- [Records to use]
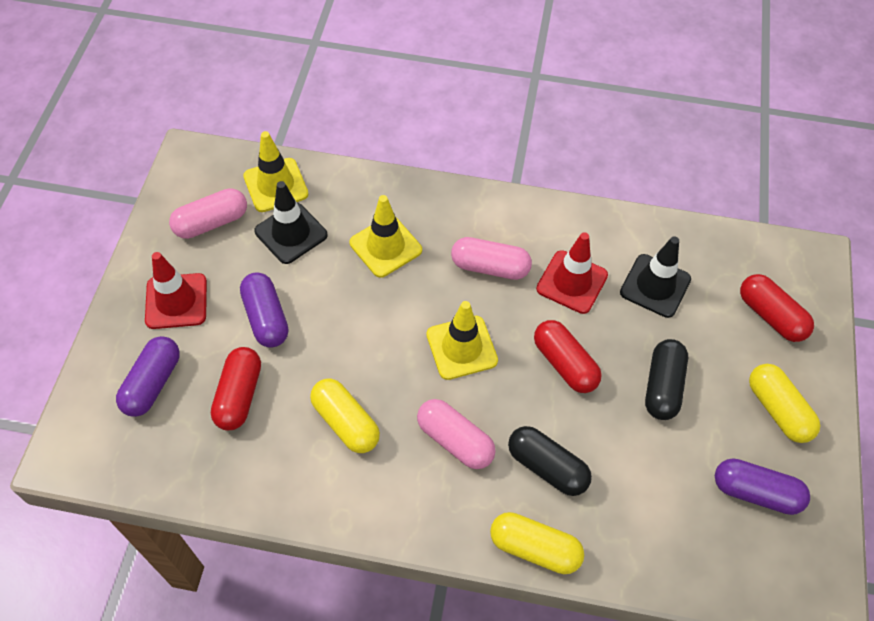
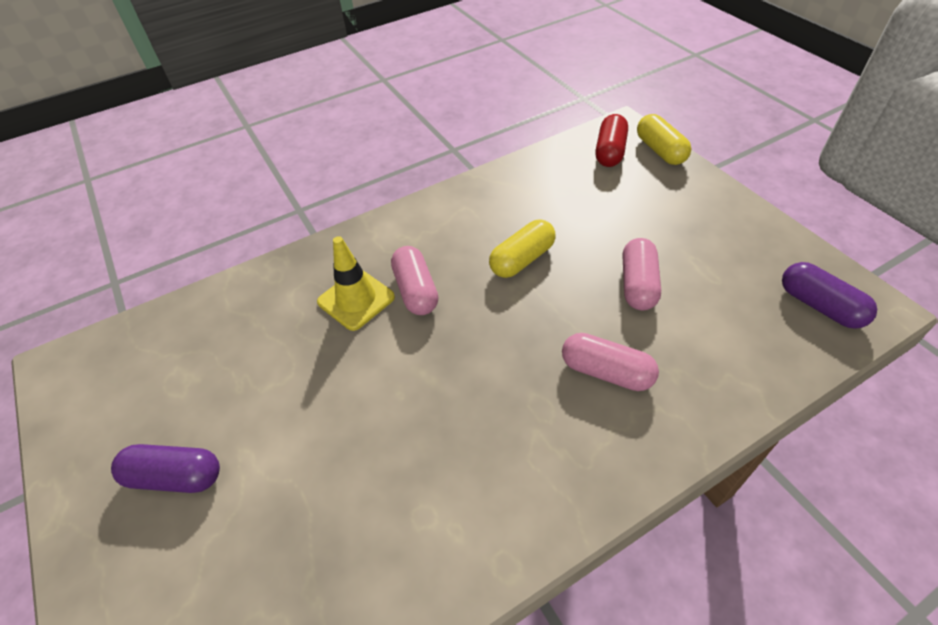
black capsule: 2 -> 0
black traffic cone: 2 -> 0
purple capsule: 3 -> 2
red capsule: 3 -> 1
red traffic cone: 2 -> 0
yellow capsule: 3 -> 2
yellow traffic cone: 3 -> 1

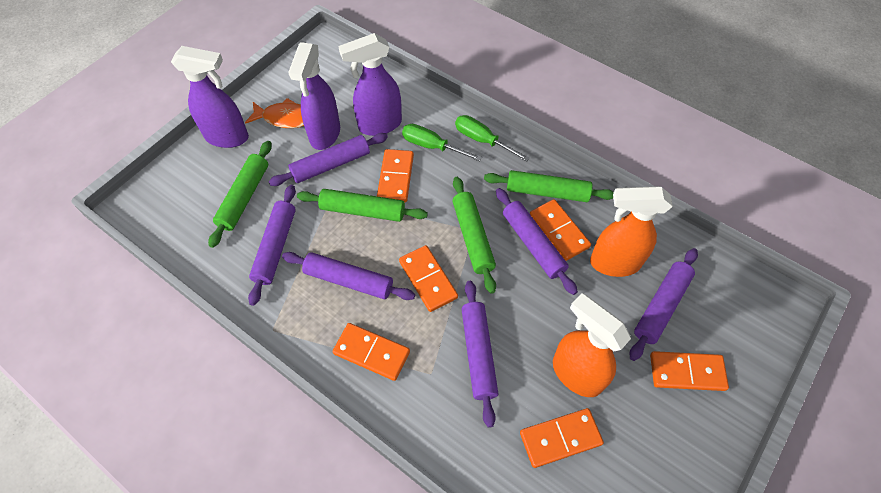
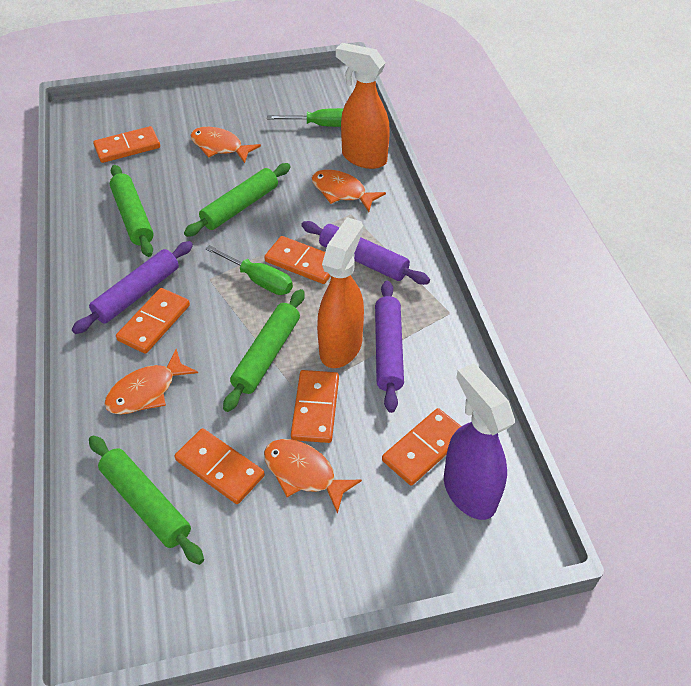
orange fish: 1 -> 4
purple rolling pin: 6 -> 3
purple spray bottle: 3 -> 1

- [Task to carry out] Quote the records in full and exactly; skip any image.

- [Solution to this exercise]
black capsule: 2 -> 0
black traffic cone: 2 -> 0
purple capsule: 3 -> 2
red capsule: 3 -> 1
red traffic cone: 2 -> 0
yellow capsule: 3 -> 2
yellow traffic cone: 3 -> 1

orange fish: 1 -> 4
purple rolling pin: 6 -> 3
purple spray bottle: 3 -> 1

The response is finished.